Having located "(558, 602) = (664, 147): none", write out its line and the remaining lines of the material exactly, the last one included, but not the pictures.
/---
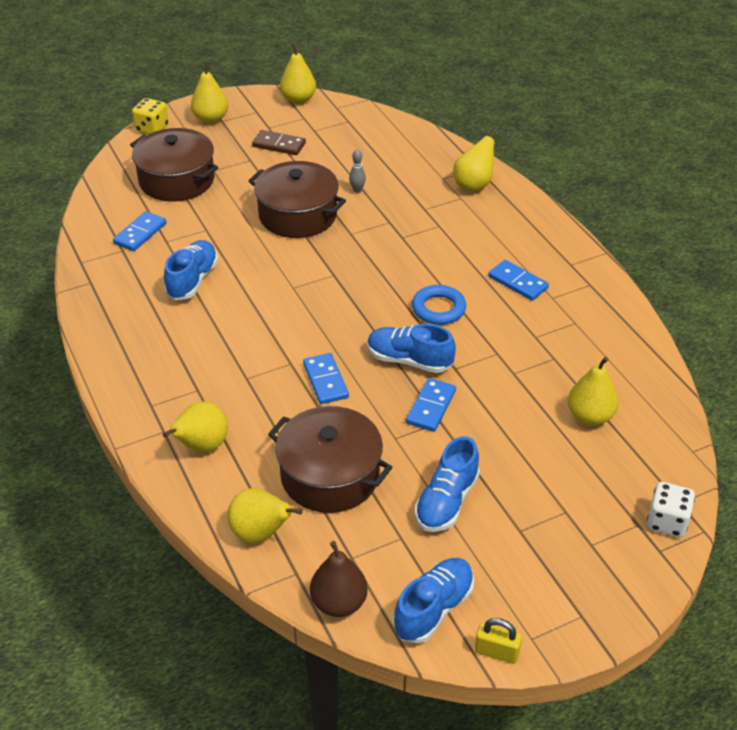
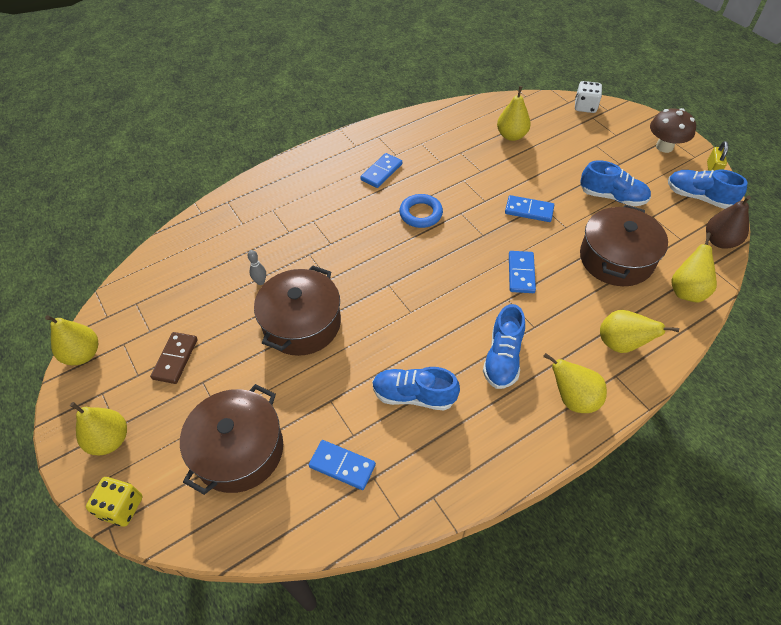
camera: 95 degrees left, 10 degrees up
(325, 381) = (521, 273): blue domino -> blue domino turned 60 degrees counterclockwise
(409, 360) = (484, 226): blue shoe -> blue shoe (503, 358)
(474, 185) = (253, 202): yellow pear -> yellow pear (573, 398)
(558, 602) = (664, 147): none -> brown mushroom

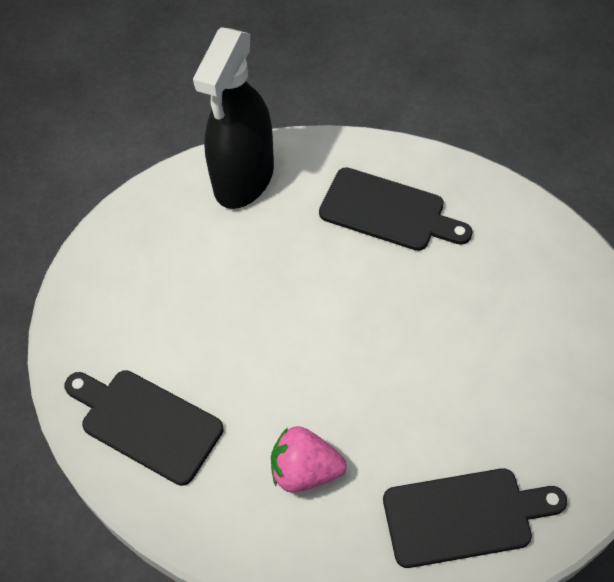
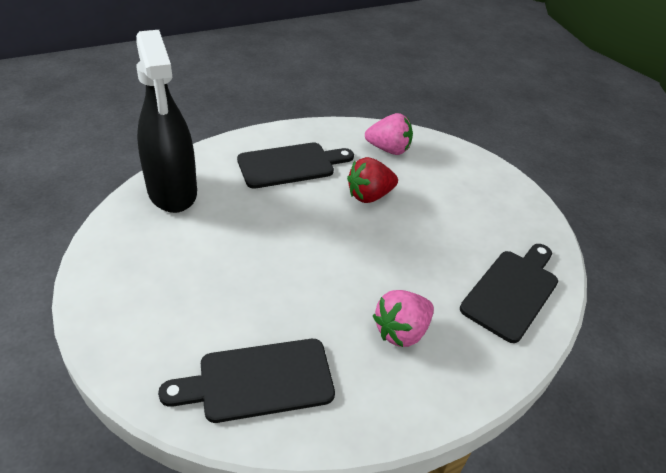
camera: 50 degrees left, 15 degrees down
(434, 302) = (369, 196): none -> red strawberry
(523, 254) = (388, 149): none -> pink strawberry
\---
* Result of the exercise:
(558, 602) = (664, 147): none -> brown mushroom

camera: 50 degrees left, 15 degrees down
(434, 302) = (369, 196): none -> red strawberry
(523, 254) = (388, 149): none -> pink strawberry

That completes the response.